▸ AIM OF THE EXERCISE
Gather and copy out each line of the listing below that contains the string "acciaccatura".

[begin DATA FOR THIS EXERCISE]

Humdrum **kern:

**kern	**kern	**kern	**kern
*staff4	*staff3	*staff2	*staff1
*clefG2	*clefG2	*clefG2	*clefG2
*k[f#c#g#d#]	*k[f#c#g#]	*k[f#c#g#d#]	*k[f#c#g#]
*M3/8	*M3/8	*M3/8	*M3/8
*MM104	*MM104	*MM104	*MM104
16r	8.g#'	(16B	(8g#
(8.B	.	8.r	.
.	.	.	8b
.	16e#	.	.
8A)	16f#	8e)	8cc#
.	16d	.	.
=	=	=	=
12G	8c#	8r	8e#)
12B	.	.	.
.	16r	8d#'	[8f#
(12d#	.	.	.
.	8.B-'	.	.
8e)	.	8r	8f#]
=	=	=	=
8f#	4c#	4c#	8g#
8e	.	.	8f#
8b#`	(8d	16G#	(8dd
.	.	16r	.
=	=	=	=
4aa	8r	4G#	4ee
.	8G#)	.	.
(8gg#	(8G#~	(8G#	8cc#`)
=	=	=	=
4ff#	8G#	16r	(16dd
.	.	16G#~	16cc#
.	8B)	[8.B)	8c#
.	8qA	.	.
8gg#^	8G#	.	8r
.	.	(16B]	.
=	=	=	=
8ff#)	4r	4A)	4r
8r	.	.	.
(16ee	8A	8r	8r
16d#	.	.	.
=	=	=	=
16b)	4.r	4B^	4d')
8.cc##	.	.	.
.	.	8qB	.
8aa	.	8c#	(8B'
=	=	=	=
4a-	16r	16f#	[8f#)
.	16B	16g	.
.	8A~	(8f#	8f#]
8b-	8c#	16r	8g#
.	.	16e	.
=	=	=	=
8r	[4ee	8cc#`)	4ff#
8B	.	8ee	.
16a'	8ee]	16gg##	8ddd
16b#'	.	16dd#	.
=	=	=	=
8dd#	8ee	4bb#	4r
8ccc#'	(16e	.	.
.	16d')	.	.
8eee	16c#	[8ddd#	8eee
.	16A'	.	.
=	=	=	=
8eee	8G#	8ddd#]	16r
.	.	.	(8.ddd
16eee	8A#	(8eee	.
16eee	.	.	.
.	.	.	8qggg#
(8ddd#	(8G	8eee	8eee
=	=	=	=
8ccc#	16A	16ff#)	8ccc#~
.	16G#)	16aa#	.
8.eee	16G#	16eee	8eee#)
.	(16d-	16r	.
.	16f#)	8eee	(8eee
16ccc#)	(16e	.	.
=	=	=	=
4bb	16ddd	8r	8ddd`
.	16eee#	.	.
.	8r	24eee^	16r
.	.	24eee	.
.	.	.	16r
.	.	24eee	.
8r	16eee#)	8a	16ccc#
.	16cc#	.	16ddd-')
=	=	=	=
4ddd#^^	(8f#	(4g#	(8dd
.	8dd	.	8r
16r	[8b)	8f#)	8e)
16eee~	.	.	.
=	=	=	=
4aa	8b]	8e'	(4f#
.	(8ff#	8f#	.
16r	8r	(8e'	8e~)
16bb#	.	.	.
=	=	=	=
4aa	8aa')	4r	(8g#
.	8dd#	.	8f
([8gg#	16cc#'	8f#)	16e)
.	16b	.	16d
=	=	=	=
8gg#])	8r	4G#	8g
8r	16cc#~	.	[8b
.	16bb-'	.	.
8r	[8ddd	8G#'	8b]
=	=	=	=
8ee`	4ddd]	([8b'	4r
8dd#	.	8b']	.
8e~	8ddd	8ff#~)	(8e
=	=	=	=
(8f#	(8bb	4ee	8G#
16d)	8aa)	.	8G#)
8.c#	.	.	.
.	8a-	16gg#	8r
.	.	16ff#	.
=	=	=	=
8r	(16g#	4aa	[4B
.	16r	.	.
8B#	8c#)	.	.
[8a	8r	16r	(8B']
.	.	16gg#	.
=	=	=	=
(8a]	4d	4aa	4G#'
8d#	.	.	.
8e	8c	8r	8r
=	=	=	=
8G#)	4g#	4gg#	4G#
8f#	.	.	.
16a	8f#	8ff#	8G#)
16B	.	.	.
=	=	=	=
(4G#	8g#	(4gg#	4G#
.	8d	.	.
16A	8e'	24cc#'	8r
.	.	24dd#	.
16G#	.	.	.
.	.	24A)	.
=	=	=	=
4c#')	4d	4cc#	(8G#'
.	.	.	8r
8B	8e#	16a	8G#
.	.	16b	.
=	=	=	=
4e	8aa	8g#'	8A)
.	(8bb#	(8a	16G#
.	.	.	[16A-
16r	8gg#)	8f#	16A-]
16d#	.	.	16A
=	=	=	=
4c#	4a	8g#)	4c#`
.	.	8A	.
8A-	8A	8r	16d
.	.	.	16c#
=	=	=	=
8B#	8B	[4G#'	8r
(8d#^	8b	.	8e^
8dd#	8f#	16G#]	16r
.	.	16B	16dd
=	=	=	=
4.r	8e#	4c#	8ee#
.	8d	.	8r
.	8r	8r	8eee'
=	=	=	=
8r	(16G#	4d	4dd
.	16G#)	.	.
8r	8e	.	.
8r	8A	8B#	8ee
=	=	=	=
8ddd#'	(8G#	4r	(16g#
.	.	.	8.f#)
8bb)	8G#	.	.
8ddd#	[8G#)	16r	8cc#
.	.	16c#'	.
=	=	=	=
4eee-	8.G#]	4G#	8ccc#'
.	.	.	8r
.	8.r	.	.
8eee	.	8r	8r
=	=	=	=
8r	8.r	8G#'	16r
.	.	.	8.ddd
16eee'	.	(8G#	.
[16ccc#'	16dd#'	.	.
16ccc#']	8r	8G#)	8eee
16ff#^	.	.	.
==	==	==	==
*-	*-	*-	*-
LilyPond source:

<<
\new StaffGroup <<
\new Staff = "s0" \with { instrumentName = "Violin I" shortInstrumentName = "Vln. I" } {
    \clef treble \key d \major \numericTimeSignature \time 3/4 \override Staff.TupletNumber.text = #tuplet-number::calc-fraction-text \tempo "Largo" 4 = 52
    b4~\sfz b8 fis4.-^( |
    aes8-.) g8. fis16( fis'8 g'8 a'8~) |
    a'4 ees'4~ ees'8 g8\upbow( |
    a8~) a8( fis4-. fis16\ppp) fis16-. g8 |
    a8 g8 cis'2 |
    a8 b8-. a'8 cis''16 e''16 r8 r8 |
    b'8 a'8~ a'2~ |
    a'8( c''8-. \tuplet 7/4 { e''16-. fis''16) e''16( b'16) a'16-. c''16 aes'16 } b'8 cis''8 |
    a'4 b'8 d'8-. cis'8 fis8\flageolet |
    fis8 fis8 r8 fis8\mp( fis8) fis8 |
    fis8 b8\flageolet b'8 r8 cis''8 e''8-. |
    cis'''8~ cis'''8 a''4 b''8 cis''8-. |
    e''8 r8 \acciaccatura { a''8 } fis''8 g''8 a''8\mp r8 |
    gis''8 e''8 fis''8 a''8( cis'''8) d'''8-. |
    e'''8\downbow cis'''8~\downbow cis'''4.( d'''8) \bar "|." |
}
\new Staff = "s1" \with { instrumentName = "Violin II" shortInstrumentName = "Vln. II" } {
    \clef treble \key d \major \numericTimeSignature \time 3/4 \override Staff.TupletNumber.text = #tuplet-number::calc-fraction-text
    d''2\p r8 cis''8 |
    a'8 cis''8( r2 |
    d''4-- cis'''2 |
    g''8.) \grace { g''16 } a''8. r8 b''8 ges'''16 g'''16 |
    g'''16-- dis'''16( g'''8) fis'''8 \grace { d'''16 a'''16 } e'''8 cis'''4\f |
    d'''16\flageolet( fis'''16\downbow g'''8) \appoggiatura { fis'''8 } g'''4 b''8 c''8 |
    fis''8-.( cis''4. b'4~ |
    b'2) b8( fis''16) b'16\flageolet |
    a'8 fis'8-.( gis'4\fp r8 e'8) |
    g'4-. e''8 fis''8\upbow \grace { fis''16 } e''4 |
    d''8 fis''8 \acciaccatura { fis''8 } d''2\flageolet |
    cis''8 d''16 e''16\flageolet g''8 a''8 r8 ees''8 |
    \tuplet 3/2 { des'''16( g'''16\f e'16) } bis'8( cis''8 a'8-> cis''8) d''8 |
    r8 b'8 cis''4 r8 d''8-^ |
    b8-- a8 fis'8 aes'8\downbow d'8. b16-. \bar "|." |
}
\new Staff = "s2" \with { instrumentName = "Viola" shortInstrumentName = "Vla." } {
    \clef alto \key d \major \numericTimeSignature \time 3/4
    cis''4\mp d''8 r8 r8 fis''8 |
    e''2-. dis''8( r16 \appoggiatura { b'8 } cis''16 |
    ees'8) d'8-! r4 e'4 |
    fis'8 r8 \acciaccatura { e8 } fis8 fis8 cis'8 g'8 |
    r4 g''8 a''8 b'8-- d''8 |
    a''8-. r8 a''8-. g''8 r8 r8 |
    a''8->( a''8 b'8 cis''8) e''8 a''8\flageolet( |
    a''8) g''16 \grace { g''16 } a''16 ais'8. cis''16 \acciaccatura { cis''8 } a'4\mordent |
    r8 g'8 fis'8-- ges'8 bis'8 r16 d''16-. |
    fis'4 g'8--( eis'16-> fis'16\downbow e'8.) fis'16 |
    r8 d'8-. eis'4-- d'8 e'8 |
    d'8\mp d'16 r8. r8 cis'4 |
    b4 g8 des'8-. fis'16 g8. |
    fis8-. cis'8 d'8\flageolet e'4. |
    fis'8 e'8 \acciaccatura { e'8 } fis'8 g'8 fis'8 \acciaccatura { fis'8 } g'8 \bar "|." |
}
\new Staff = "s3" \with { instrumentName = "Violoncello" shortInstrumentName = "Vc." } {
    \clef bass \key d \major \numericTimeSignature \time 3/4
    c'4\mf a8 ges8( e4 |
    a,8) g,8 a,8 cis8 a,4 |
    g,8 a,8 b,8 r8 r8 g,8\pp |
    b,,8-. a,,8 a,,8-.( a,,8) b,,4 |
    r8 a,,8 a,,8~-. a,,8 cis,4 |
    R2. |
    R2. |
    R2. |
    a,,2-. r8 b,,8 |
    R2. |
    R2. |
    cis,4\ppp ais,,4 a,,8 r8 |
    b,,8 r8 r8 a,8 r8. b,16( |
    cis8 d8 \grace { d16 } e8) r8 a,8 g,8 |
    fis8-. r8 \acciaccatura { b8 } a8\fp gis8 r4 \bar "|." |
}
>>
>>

[end DATA FOR THIS EXERCISE]

▸ ANSWER TO THE EXERCISE
    e''8 r8 \acciaccatura { a''8 } fis''8 g''8 a''8\mp r8 |
    d''8 fis''8 \acciaccatura { fis''8 } d''2\flageolet |
    fis'8 r8 \acciaccatura { e8 } fis8 fis8 cis'8 g'8 |
    a''8) g''16 \grace { g''16 } a''16 ais'8. cis''16 \acciaccatura { cis''8 } a'4\mordent |
    fis'8 e'8 \acciaccatura { e'8 } fis'8 g'8 fis'8 \acciaccatura { fis'8 } g'8 \bar "|." |
    fis8-. r8 \acciaccatura { b8 } a8\fp gis8 r4 \bar "|." |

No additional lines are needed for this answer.